— How to complete this task —
Would you filter these records and copy every line that has the word "point"?
§ §
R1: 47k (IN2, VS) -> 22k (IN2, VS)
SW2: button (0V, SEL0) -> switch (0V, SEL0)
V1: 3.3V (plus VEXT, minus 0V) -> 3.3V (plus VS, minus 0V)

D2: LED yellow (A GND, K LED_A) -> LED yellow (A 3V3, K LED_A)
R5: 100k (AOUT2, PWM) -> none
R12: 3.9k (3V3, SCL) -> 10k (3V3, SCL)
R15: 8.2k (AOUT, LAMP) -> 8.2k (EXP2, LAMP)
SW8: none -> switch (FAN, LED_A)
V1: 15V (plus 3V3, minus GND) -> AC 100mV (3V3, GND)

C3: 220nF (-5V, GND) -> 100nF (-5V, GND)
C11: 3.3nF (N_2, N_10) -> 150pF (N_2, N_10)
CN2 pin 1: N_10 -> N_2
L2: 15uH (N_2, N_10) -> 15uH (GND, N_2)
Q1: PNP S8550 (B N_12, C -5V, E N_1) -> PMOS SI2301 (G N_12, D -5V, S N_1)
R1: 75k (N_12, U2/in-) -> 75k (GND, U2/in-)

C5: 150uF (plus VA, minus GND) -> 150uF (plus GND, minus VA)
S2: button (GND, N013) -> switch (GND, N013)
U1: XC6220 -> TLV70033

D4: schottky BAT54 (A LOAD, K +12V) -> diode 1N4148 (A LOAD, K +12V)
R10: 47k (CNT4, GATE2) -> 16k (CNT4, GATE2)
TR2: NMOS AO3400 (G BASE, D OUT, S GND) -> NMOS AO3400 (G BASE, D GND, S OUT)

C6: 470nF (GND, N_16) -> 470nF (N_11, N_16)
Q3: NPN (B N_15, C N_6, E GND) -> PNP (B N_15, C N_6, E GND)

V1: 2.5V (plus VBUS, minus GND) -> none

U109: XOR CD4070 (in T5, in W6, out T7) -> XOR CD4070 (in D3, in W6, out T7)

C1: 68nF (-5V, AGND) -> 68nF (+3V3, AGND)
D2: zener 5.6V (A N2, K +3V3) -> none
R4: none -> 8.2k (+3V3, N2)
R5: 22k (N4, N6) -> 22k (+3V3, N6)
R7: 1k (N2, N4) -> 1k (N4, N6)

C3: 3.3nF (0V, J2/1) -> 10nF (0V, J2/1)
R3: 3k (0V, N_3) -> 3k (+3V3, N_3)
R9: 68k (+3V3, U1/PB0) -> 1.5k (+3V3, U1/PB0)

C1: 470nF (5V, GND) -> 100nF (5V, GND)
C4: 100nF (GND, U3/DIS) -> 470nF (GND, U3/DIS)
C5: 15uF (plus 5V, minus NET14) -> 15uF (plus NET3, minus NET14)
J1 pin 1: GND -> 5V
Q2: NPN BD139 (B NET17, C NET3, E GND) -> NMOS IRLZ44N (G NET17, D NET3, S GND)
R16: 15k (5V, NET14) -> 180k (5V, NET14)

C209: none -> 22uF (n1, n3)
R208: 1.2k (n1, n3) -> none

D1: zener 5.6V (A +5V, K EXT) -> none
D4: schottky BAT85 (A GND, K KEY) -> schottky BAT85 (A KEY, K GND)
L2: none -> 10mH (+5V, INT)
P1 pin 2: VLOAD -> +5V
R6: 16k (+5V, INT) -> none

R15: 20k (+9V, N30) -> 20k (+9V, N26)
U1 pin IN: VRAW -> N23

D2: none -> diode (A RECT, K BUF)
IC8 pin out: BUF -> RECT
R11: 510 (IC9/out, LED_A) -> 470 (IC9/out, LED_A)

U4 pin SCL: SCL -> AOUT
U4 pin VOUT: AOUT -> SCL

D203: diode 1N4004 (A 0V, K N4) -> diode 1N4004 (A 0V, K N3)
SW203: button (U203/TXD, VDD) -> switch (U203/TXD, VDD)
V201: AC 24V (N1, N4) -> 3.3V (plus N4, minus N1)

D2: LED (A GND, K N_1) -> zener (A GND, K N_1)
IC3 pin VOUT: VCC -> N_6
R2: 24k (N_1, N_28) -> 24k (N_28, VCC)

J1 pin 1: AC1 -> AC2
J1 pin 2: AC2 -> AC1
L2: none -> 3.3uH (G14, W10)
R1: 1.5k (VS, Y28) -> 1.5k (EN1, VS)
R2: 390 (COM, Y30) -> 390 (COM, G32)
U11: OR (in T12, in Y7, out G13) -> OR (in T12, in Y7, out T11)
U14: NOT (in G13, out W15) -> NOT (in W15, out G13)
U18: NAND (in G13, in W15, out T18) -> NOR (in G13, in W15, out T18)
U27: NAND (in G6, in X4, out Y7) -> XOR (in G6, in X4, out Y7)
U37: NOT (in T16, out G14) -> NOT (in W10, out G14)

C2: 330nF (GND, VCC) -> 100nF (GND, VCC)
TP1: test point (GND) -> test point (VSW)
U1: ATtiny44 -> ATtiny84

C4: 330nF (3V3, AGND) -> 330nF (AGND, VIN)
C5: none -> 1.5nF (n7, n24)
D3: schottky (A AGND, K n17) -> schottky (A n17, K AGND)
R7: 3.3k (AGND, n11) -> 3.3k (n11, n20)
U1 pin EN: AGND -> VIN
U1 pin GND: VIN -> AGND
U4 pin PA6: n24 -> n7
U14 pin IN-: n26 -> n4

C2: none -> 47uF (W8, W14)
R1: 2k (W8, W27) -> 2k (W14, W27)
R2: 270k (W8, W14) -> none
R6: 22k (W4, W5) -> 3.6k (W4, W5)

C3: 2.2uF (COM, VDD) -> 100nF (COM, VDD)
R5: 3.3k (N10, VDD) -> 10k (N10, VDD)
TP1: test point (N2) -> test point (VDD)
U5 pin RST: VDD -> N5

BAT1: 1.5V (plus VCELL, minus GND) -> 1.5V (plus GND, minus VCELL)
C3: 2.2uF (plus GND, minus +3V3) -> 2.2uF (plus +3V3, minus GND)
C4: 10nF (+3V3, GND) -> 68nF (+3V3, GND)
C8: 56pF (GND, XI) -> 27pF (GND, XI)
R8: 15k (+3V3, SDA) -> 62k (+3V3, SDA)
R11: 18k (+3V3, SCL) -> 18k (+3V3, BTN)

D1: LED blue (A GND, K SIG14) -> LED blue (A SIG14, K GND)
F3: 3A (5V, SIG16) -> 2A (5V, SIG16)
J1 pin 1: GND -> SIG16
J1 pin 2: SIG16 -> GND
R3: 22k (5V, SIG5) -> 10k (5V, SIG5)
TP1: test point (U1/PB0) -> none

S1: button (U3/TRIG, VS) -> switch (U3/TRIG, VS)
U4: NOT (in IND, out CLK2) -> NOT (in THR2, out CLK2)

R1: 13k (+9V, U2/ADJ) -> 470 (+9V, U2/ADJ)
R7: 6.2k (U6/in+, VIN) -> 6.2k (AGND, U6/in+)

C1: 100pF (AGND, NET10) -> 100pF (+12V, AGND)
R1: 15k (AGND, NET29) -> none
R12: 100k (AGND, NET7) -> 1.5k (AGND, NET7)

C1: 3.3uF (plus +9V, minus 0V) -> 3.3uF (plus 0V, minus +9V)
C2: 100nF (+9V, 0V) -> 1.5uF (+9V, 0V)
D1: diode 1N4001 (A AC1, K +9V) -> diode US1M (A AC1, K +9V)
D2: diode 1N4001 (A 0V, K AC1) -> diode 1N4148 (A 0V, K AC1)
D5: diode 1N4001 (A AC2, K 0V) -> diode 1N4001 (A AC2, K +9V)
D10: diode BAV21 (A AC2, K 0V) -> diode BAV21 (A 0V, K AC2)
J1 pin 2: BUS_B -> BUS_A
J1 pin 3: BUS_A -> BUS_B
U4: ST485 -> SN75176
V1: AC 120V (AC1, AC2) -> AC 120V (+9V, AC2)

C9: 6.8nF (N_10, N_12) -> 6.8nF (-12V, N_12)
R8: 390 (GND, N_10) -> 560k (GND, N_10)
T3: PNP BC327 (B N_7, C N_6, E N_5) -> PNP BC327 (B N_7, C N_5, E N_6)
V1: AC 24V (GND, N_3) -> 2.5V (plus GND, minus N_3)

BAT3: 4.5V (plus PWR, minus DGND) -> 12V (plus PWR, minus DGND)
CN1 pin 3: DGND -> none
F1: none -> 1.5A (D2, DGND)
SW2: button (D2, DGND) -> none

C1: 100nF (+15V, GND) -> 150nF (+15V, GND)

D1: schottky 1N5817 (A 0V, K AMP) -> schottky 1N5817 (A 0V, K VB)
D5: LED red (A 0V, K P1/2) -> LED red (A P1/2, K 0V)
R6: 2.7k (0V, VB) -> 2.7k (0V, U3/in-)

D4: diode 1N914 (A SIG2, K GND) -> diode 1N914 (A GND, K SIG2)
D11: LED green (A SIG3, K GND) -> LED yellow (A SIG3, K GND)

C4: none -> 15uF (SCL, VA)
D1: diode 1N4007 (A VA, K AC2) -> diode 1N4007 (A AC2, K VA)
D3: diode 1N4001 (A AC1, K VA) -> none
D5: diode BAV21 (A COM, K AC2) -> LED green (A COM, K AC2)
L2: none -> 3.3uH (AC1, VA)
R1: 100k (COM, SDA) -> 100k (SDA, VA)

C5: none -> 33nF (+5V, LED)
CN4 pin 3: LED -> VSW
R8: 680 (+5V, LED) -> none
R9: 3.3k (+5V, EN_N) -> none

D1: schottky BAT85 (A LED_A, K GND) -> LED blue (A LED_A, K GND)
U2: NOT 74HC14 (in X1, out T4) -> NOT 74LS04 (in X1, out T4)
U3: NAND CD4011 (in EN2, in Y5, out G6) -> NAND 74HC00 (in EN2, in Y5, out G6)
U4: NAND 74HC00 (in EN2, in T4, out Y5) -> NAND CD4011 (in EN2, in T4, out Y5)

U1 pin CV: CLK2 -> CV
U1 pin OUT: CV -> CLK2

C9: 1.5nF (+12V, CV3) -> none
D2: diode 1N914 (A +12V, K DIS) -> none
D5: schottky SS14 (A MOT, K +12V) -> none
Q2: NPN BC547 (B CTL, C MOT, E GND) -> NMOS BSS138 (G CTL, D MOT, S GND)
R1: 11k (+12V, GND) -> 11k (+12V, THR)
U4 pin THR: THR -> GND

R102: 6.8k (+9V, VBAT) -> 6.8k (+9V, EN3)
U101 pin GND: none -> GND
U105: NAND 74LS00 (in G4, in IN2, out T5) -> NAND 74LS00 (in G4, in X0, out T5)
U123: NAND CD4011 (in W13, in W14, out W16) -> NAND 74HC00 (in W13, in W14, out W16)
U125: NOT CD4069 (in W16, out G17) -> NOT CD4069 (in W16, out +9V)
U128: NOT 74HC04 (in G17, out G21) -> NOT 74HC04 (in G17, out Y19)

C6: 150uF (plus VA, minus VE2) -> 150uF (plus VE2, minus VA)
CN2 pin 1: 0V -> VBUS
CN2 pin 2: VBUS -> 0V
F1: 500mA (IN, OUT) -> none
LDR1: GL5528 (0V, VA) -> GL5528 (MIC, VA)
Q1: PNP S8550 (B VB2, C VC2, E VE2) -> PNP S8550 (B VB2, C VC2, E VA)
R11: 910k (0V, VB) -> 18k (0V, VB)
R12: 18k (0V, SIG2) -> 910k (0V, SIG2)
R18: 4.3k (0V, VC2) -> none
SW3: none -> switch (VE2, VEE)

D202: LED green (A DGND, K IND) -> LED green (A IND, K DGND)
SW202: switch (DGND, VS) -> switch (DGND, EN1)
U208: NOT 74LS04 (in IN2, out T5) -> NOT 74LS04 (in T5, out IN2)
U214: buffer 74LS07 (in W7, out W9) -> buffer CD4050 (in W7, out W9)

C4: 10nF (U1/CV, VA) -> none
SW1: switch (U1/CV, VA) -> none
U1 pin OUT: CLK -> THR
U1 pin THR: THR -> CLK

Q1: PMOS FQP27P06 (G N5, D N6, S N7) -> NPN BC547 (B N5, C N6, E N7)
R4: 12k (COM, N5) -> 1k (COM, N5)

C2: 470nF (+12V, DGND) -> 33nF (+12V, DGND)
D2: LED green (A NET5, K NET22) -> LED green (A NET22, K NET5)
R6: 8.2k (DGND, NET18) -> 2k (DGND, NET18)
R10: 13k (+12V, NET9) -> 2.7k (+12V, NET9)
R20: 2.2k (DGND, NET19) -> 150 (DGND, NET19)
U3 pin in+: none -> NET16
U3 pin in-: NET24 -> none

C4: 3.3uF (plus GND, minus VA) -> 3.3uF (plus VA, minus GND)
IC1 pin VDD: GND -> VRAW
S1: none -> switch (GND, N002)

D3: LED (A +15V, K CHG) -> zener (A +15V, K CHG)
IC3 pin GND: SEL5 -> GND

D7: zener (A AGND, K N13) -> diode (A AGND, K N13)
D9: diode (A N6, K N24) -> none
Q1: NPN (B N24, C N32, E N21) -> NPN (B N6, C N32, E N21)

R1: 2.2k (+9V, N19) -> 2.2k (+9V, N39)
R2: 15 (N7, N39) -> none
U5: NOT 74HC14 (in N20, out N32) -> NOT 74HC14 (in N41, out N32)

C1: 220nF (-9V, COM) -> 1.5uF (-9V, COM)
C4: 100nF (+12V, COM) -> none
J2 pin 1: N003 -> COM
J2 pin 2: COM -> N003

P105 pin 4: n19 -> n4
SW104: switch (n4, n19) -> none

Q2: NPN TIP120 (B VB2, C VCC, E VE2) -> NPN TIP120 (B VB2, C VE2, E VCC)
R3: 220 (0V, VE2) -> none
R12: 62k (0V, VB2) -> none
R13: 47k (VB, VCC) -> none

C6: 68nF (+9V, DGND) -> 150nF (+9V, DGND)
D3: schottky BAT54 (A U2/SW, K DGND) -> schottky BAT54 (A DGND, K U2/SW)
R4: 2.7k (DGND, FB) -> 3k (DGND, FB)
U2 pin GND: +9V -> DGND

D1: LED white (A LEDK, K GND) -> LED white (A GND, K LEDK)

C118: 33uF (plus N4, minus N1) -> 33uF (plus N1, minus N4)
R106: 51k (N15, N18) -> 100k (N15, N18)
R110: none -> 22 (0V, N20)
§ §
— Exercise answer —
TP1: test point (GND) -> test point (VSW)
TP1: test point (N2) -> test point (VDD)
TP1: test point (U1/PB0) -> none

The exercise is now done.